WHAT NEEDS TO BE DONE —
Scan the listing for the word "RADIO" and report every line that contains it.

AVAILABLE DATA —
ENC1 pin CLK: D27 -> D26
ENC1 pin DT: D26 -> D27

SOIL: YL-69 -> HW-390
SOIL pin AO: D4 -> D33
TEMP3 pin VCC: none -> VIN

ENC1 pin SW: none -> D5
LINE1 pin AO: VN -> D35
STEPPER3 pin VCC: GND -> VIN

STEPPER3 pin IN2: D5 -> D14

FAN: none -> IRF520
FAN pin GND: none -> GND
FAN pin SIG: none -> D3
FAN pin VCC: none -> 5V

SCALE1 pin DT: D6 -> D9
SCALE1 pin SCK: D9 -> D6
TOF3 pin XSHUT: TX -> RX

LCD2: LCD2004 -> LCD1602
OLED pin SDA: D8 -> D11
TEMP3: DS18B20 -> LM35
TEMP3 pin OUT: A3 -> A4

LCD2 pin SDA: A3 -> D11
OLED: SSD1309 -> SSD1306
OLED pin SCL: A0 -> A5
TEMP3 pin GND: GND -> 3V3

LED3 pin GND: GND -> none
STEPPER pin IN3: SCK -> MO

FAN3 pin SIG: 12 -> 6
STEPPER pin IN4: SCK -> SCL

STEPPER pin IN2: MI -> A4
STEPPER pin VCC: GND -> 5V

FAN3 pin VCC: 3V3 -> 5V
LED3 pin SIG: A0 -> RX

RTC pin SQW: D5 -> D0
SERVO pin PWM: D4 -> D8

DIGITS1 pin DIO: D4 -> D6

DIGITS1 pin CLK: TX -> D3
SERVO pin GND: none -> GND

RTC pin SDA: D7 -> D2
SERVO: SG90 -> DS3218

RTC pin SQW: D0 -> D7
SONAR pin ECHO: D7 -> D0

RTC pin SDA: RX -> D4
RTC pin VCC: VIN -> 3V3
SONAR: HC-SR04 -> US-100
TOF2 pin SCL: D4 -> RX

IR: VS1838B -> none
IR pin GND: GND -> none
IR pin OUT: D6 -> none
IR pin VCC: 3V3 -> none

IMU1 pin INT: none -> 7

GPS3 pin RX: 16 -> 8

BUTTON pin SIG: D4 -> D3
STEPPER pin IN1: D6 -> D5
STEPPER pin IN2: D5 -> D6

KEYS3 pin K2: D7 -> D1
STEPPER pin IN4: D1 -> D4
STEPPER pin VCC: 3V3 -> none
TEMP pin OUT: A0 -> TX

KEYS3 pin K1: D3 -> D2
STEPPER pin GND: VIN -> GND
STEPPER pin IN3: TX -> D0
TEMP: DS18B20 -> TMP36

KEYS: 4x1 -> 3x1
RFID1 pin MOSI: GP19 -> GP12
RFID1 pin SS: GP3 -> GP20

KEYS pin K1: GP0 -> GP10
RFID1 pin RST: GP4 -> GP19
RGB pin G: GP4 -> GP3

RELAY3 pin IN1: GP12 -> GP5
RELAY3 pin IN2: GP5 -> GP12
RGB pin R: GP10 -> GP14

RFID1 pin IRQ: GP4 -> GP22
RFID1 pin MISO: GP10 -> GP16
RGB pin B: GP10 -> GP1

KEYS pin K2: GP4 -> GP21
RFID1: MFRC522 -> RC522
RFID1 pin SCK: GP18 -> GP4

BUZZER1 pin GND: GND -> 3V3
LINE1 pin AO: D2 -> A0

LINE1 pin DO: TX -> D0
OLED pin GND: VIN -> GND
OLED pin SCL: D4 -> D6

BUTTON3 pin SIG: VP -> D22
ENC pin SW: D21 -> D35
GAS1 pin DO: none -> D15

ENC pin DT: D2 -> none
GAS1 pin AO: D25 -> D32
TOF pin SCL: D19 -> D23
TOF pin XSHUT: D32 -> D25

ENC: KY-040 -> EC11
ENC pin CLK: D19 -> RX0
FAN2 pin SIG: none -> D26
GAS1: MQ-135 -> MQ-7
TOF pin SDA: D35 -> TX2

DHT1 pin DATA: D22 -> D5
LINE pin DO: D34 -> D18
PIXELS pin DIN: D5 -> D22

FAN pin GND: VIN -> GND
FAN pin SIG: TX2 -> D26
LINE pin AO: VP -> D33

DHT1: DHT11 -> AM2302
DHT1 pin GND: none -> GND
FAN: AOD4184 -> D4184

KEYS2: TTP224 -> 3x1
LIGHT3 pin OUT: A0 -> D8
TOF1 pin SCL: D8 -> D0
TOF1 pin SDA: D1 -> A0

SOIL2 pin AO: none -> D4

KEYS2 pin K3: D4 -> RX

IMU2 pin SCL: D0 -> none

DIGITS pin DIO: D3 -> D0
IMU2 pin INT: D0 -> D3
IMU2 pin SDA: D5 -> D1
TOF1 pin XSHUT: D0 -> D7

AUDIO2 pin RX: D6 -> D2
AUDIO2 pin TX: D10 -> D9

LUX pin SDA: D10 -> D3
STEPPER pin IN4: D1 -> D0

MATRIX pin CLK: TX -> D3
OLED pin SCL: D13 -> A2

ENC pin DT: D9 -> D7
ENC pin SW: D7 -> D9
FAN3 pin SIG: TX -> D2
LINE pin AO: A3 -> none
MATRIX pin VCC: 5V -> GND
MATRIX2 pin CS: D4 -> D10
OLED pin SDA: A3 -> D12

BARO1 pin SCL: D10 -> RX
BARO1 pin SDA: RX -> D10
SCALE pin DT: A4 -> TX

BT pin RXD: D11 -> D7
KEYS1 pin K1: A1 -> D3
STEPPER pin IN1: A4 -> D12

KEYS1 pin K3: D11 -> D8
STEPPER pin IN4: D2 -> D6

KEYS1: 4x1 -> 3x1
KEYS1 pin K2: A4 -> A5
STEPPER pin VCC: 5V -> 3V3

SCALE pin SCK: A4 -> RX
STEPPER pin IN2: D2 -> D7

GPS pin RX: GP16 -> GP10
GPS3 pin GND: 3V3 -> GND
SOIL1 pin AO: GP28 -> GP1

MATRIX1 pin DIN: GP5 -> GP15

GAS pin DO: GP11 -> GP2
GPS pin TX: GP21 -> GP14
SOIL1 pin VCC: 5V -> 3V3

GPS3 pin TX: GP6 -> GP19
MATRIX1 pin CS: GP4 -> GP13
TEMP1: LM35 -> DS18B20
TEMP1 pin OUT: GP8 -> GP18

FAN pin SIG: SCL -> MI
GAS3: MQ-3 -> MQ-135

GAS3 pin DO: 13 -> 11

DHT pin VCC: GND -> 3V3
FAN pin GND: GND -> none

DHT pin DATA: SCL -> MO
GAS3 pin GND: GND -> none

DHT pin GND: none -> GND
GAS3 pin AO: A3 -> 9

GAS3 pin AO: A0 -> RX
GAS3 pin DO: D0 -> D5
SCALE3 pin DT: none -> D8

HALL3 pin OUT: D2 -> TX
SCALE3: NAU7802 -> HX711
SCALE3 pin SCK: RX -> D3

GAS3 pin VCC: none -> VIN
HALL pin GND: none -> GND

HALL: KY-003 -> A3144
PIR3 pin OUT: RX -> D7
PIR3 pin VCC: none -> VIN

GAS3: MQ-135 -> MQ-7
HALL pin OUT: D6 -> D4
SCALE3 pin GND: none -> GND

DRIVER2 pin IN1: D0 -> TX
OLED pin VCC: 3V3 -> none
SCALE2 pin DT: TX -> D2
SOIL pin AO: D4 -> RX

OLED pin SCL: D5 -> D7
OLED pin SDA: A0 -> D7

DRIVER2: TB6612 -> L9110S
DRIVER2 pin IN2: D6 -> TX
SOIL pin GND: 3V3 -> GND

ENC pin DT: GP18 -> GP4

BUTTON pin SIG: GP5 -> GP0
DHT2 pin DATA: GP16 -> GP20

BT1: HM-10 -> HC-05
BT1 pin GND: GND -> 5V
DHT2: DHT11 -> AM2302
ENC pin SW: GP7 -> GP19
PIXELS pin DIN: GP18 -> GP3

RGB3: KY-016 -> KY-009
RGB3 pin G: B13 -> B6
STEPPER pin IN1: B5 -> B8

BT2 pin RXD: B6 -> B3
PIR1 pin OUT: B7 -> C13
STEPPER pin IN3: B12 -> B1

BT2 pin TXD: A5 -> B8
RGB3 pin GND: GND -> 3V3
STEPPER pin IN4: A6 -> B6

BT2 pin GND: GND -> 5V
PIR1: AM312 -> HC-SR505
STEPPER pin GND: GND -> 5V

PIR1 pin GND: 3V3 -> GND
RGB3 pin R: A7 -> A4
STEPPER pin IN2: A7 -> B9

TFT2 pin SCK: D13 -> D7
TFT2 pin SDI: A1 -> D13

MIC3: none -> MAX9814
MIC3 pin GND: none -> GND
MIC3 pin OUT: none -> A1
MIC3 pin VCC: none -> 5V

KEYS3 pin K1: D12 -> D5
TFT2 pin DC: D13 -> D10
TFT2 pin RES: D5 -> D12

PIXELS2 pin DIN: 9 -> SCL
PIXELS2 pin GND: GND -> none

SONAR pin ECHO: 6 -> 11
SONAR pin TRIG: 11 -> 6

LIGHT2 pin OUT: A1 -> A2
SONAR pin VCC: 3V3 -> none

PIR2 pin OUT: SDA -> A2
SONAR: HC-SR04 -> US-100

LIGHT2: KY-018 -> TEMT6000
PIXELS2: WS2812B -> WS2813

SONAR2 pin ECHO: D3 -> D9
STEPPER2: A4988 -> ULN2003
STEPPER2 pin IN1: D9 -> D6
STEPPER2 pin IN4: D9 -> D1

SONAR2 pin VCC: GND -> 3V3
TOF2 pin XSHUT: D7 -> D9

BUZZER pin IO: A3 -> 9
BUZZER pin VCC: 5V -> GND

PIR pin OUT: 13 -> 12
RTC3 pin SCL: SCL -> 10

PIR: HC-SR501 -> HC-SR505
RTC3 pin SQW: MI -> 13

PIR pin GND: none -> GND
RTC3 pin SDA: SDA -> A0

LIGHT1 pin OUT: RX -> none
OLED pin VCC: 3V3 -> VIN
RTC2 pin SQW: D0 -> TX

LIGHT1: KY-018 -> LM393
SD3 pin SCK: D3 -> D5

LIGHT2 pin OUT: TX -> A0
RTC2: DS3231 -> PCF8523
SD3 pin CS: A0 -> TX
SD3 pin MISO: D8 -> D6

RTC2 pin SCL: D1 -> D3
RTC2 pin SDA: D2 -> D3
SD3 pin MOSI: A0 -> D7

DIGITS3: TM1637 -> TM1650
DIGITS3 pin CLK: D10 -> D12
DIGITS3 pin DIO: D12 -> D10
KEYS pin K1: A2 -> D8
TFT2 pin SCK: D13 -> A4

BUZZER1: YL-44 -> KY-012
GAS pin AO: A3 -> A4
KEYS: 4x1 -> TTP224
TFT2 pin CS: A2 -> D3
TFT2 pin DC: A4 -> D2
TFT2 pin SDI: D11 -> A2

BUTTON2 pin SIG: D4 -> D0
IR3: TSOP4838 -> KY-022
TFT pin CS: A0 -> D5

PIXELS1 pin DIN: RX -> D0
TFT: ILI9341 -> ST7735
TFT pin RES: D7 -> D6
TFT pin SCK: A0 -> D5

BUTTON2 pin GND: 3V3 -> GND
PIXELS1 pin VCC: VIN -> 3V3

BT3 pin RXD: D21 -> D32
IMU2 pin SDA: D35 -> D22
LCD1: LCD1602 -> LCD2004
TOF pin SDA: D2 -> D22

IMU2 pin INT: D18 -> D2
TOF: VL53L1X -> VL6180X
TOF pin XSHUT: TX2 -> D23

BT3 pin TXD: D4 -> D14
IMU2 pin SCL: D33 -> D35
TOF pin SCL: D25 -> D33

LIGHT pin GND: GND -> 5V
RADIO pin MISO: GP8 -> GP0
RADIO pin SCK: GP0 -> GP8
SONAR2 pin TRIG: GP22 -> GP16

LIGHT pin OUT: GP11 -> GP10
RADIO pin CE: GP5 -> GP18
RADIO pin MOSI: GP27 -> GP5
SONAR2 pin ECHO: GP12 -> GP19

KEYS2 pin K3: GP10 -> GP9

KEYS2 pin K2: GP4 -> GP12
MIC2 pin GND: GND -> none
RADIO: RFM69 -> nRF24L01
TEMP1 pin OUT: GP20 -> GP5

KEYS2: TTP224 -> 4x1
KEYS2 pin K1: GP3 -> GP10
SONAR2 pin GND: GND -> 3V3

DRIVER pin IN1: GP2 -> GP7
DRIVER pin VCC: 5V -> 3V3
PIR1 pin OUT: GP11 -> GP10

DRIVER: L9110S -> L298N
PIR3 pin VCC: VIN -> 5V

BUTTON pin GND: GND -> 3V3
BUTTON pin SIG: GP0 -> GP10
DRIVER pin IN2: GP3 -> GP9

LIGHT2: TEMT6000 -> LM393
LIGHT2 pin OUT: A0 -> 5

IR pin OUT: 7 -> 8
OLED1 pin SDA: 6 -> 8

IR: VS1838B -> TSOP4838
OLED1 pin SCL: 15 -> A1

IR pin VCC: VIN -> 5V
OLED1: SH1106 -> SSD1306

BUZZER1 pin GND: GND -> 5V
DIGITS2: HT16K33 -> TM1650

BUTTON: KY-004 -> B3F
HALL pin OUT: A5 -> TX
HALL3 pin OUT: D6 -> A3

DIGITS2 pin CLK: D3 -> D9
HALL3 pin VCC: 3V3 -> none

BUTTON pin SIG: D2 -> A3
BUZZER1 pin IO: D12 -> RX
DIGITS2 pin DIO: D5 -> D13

OUTPUT OF THE EXERCISE —
RADIO pin MISO: GP8 -> GP0
RADIO pin SCK: GP0 -> GP8
RADIO pin CE: GP5 -> GP18
RADIO pin MOSI: GP27 -> GP5
RADIO: RFM69 -> nRF24L01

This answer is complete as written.